Output, exactly as written, the lines below starting at the line containing "yellow triangle: rotated 42 degrees clockwise" and ending at the line containing "pink pentagon: moved 32 px left, 19 px up". Drop the pictures and keep both end lines.

Entries supplied —
★ ★ ★
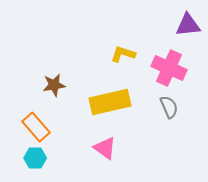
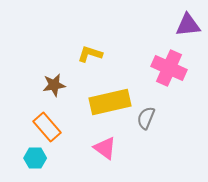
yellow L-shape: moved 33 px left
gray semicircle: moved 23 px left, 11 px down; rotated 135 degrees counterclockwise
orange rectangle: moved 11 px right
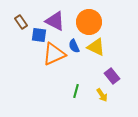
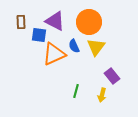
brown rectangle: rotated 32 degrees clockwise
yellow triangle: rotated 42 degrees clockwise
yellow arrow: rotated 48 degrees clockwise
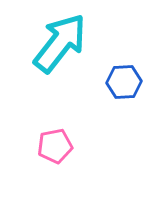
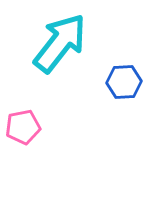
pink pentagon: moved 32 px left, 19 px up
★ ★ ★
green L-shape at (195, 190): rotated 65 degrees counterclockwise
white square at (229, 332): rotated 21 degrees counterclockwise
★ ★ ★
Your solution —
yellow triangle: rotated 42 degrees clockwise
yellow arrow: rotated 48 degrees clockwise
pink pentagon: moved 32 px left, 19 px up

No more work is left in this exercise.